• GIVEN INFORMATION:
= Beginning of Section =
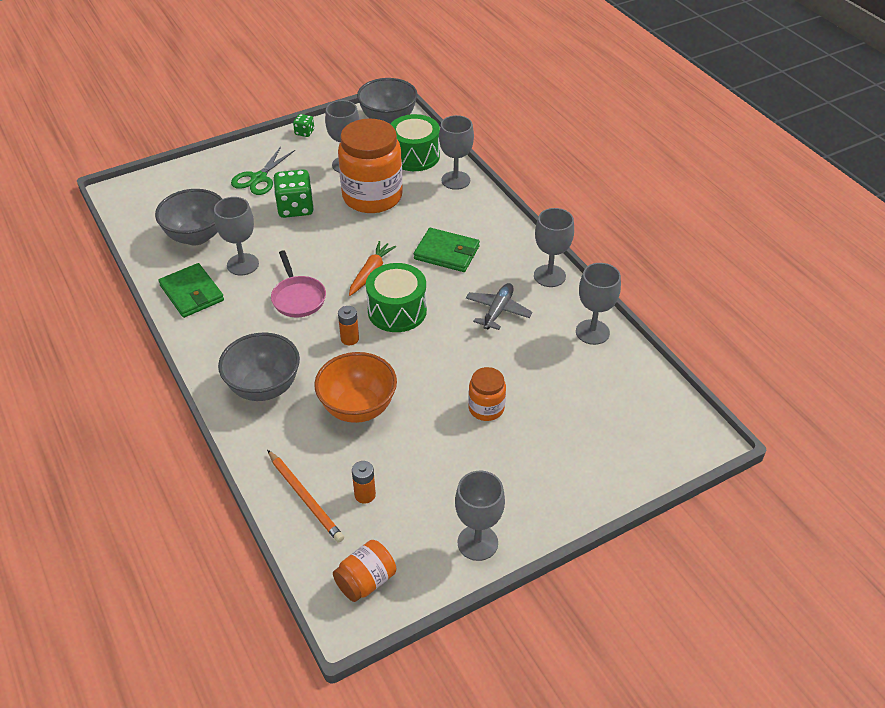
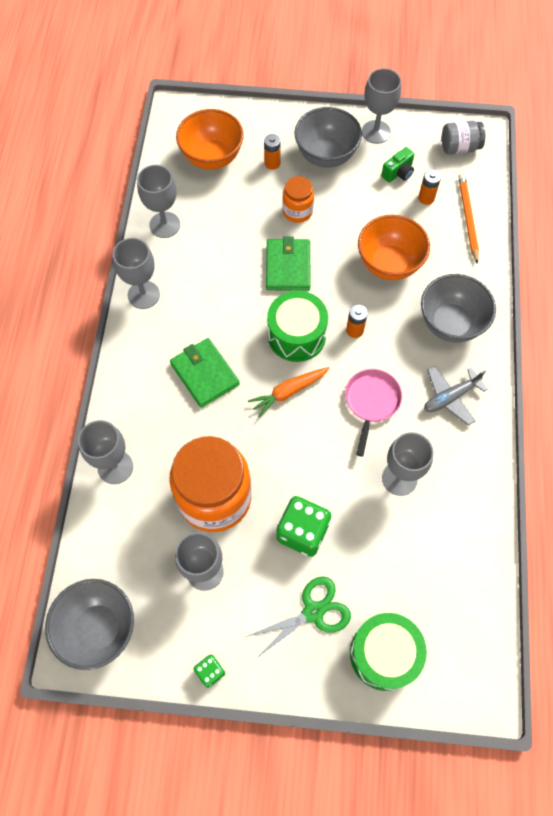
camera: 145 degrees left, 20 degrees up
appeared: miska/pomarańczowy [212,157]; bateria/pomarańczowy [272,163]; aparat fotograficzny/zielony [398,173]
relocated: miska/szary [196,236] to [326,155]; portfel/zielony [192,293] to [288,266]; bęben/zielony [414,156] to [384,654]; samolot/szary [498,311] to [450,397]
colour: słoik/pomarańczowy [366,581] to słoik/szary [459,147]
= End of Section =
• EXERCISE REQUIREMENTS: Could you count how many lines of the listing above contain the word "szary" and give only that number?

• YOUR RESPONSE: 2